◆ **EXERCISE MATERIALS**:
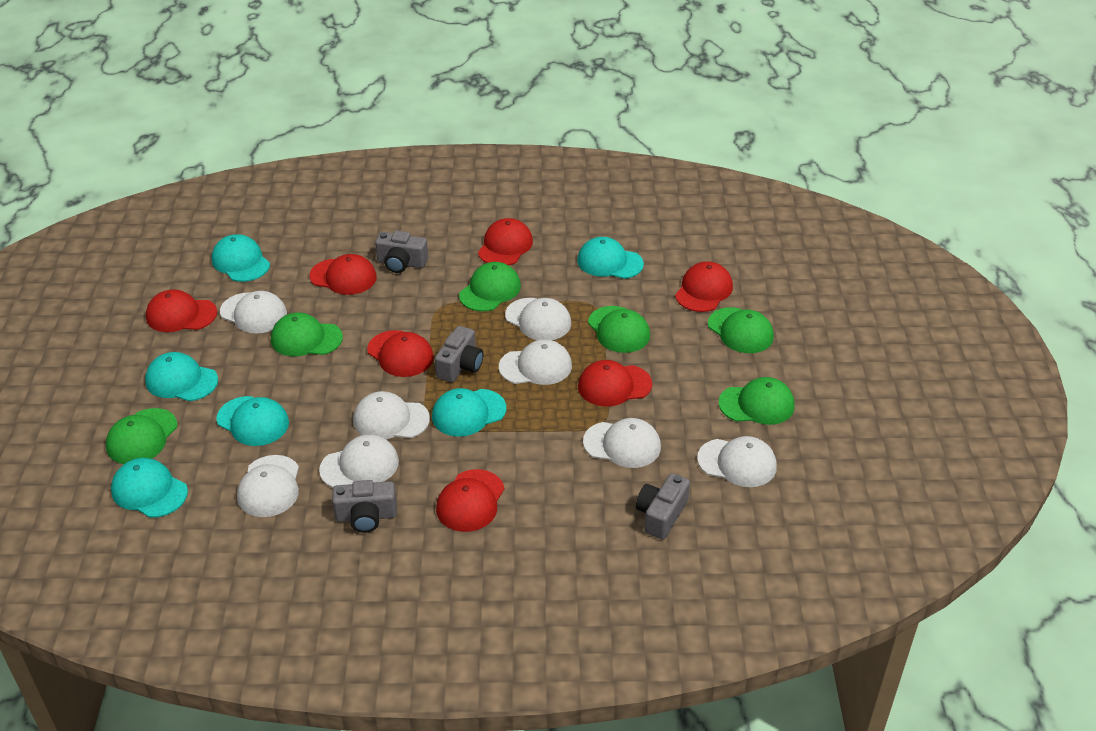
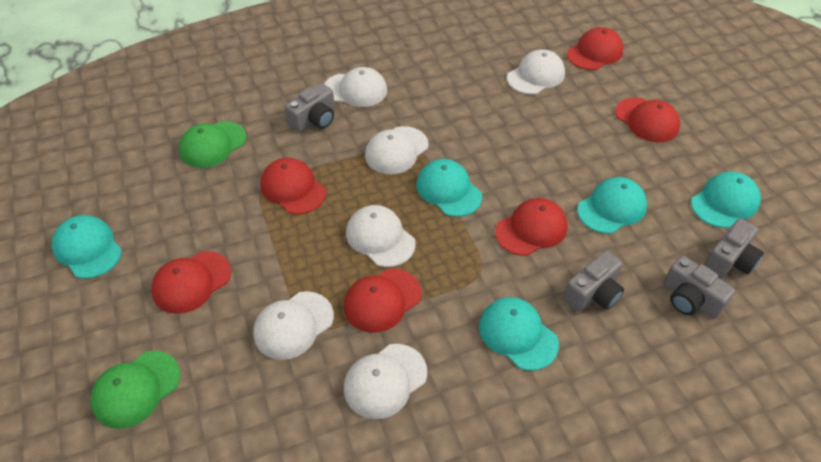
green cap: 6 -> 2
red cap: 7 -> 6
turquoise cap: 6 -> 5
white cap: 8 -> 6

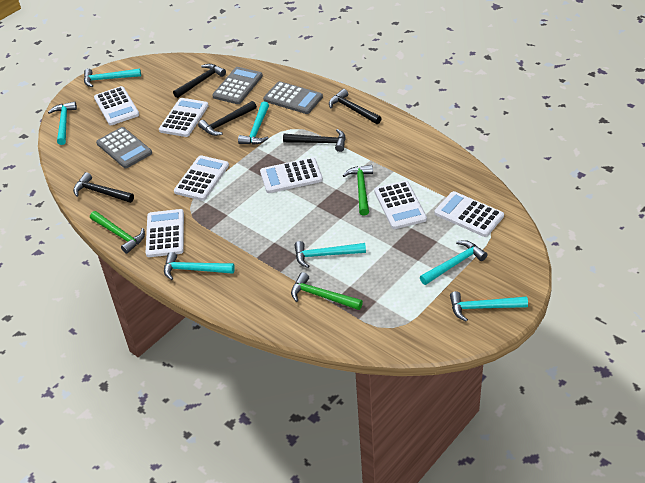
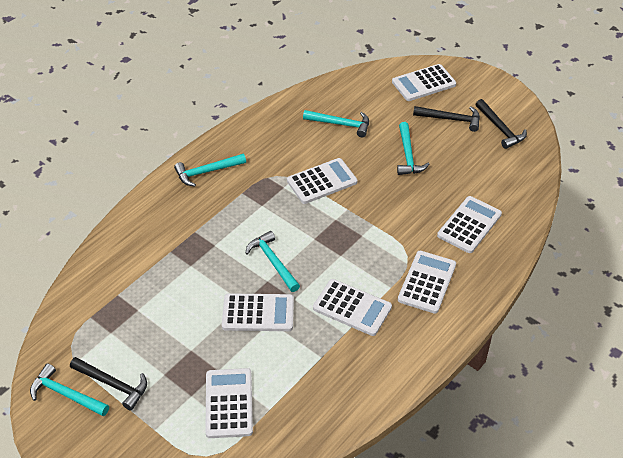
black hammer: 5 -> 3
green hammer: 3 -> 0
grey calculator: 3 -> 0
turquoise hammer: 7 -> 5

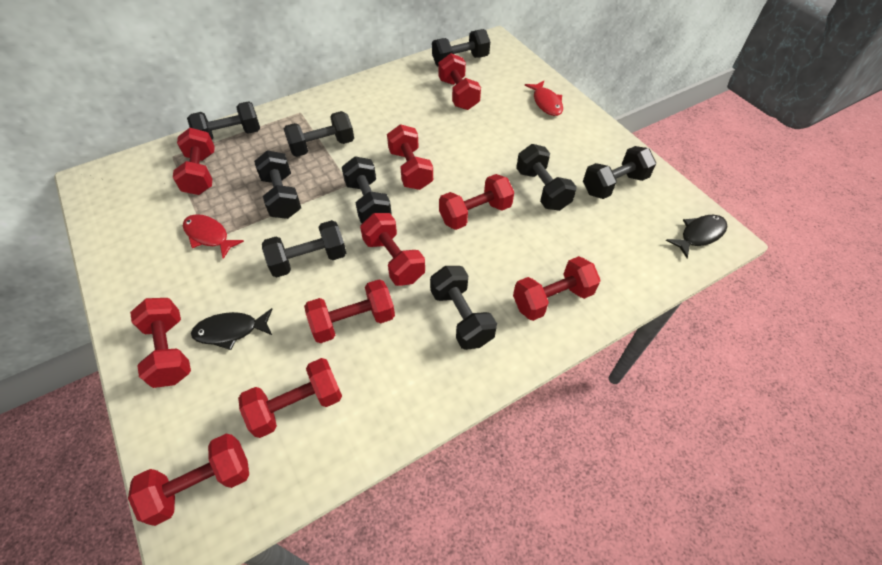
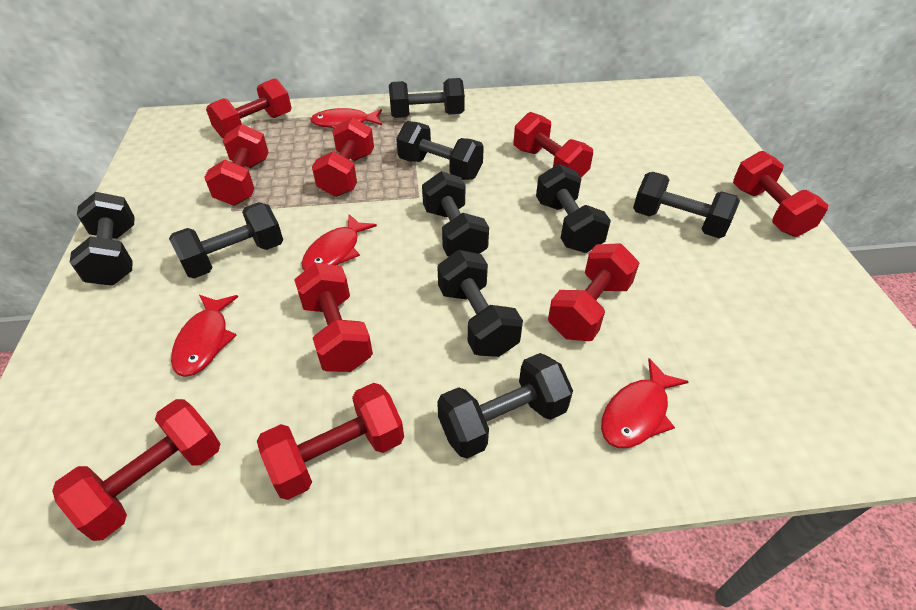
black fish: 2 -> 0
red dumbbell: 10 -> 9
red fish: 2 -> 4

◆ **WHAT YOU HAVE TO DO**: Match on "hammer": copy every line in the records that has it.

◆ **TASK ANSWER**:
black hammer: 5 -> 3
green hammer: 3 -> 0
turquoise hammer: 7 -> 5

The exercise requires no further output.